**Work to complete**
Would you restate, word for word, only the lines starting at the one with "degrees counterclockwise |" and ending with the final line of the entries below? Pictures stay out.

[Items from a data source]
────────────────────

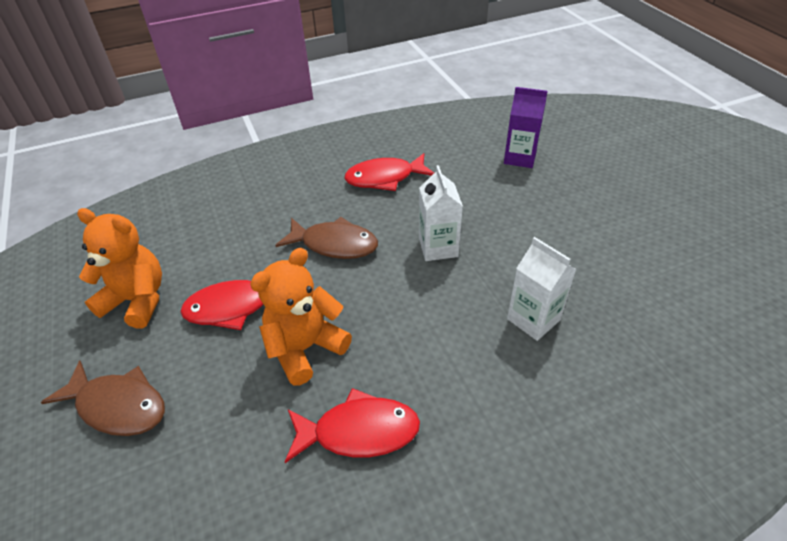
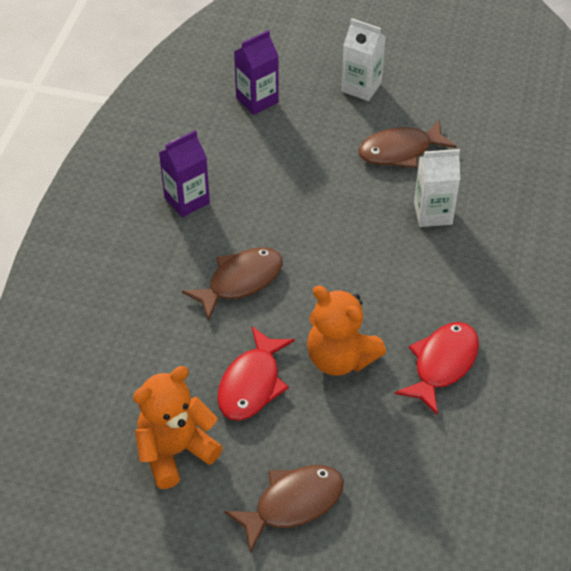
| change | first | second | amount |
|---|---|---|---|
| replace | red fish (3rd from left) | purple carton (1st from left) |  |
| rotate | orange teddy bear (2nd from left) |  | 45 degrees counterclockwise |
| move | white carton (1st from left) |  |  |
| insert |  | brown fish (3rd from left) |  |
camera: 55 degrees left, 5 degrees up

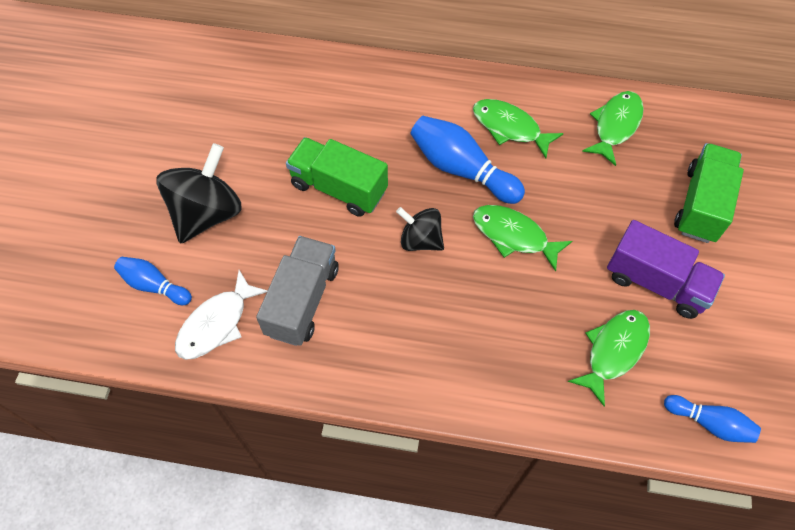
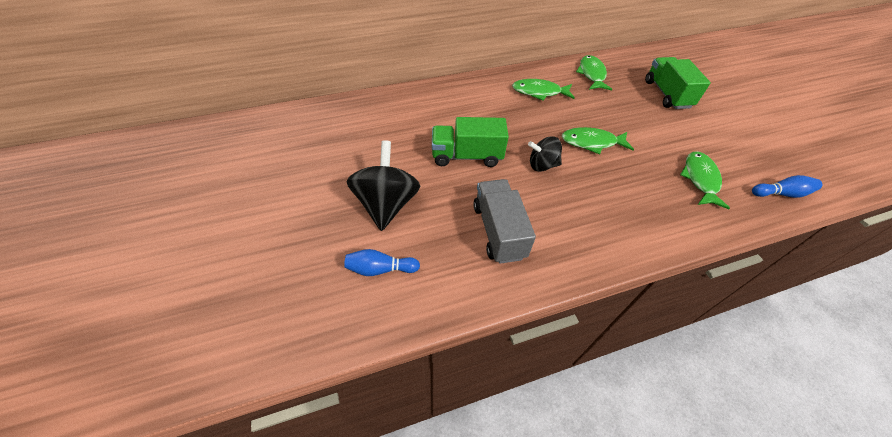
| change | first | second | amount |
|---|---|---|---|
| delete | white fish |  |  |
| delete | blue bowling pin (2nd from left) |  |  |
| delete | purple truck |  |  |
camera: 30 degrees left, 10 degrees down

────────────────────

**Task result**
| rotate | orange teddy bear (2nd from left) |  | 45 degrees counterclockwise |
| move | white carton (1st from left) |  |  |
| insert |  | brown fish (3rd from left) |  |
camera: 55 degrees left, 5 degrees up

| change | first | second | amount |
|---|---|---|---|
| delete | white fish |  |  |
| delete | blue bowling pin (2nd from left) |  |  |
| delete | purple truck |  |  |
camera: 30 degrees left, 10 degrees down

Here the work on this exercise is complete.